*What this task involves*
Rewrite the entries below as a numbered list, from the very start through the line containing "(531, 333).", leaving out any blank lines.

*Records for this task*
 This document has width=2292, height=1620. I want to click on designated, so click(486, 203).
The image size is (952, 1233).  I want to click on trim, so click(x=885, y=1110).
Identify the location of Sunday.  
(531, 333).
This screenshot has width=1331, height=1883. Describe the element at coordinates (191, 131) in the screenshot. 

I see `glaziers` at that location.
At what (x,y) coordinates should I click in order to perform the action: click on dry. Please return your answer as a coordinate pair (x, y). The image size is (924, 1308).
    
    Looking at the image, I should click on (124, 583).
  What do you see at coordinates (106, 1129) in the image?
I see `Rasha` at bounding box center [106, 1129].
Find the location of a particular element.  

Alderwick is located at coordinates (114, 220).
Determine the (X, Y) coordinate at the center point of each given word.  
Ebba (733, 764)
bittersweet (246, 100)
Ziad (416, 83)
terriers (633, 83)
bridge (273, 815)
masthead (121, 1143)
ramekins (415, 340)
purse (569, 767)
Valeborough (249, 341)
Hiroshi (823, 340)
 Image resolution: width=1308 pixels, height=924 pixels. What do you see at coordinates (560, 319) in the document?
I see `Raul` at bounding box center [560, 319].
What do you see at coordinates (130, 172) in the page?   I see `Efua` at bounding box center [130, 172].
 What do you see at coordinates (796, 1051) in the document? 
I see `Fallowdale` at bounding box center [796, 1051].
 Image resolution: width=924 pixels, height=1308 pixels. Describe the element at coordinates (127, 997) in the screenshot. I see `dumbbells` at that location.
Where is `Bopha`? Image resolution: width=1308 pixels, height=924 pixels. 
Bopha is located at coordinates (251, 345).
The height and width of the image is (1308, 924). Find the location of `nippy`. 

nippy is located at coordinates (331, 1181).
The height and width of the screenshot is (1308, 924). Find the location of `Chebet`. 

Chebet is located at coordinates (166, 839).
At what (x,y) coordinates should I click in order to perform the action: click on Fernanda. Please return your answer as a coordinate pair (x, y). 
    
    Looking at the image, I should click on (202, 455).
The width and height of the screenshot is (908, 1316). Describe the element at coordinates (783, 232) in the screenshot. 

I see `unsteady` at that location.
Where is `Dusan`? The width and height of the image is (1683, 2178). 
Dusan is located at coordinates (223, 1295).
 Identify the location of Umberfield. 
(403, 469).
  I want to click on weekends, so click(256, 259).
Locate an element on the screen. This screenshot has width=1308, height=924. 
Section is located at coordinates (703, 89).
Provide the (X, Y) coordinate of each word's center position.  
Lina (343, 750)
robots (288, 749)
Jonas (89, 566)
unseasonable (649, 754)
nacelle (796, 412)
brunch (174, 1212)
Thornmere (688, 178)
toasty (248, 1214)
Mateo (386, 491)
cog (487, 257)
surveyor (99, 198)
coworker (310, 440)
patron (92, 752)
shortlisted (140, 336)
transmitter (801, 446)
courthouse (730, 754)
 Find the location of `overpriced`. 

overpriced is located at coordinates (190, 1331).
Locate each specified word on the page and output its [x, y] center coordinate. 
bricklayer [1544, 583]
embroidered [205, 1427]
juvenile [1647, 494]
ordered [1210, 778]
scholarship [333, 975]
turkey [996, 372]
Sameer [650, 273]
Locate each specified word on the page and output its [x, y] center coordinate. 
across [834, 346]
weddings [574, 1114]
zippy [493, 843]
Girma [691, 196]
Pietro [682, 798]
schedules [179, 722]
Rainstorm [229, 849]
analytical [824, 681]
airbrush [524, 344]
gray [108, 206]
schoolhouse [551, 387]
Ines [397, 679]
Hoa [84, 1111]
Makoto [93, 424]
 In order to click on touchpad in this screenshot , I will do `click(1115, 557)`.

*Task result*
1.  This document has width=2292, height=1620. I want to click on designated, so click(486, 203).
2. The image size is (952, 1233).  I want to click on trim, so click(x=885, y=1110).
3. Identify the location of Sunday.  
4. (531, 333).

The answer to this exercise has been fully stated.